**The input**:
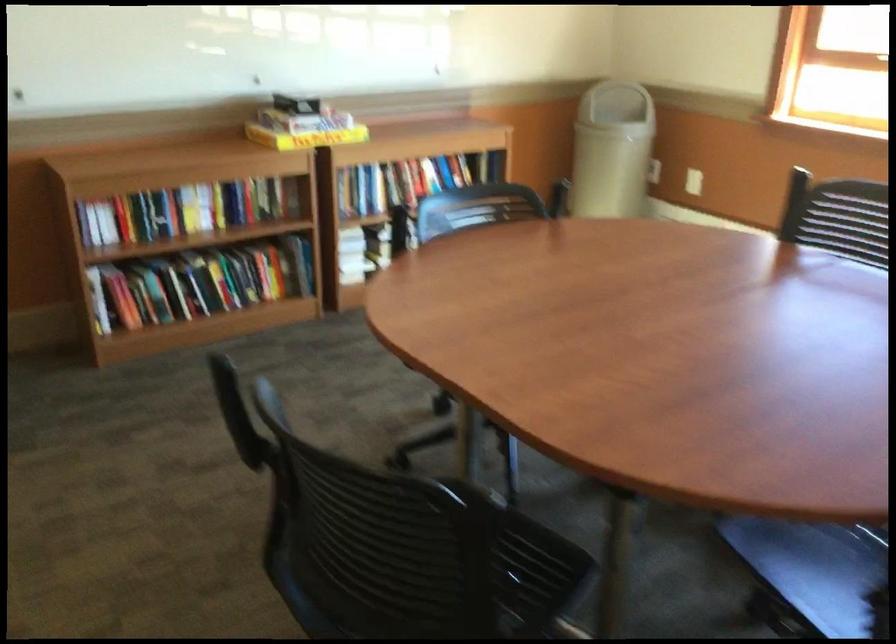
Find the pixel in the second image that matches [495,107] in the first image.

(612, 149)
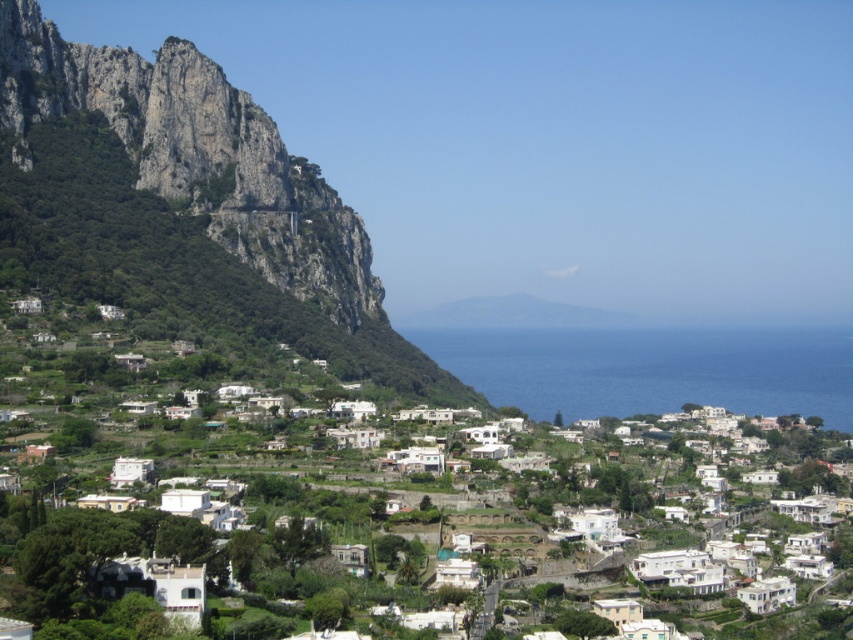
Does point (223, 83) come closer to viewer compared to point (712, 336)?

Yes, point (223, 83) is closer to viewer.

Does rugged stone mountain at left appear over white matte houses at center?

Correct, rugged stone mountain at left is located above white matte houses at center.

Measure the distance between rugged stone mountain at left and camera.

rugged stone mountain at left and camera are 820.08 feet apart.

Where is `rugged stone mountain at left`? The width and height of the screenshot is (853, 640). rugged stone mountain at left is located at coordinates (184, 204).

Can you confirm if rugged stone mountain at left is positioned above blue liquid water at center?

Indeed, rugged stone mountain at left is positioned over blue liquid water at center.

Which of these two, rugged stone mountain at left or blue liquid water at center, stands taller?

Standing taller between the two is rugged stone mountain at left.

I want to click on rugged stone mountain at left, so click(184, 204).

Image resolution: width=853 pixels, height=640 pixels. In order to click on rugged stone mountain at left in this screenshot , I will do `click(184, 204)`.

Looking at this image, measure the distance between white matte houses at center and blue liquid water at center.

white matte houses at center is 5.72 meters away from blue liquid water at center.

Is white matte houses at center taller than blue liquid water at center?

Indeed, white matte houses at center has a greater height compared to blue liquid water at center.

Measure the distance between white matte houses at center and camera.

white matte houses at center and camera are 198.93 meters apart from each other.

The height and width of the screenshot is (640, 853). In order to click on white matte houses at center in this screenshot , I will do `click(637, 358)`.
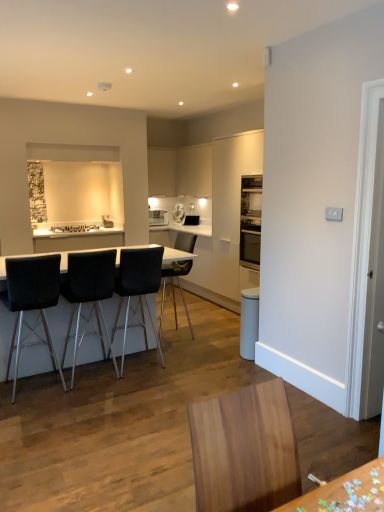
In order to click on free space in front of black fabric chair at left, the fourth chair in the right-to-left sequence in this screenshot , I will do `click(36, 413)`.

**Required action**:
Quote the lines of the data above, starting at the line that contains "center and camera." and ending at the line that contains "white matte houses at center and camera are".

**Finished exercise**:
Measure the distance between white matte houses at center and camera.

white matte houses at center and camera are 198.93 meters apart from each other.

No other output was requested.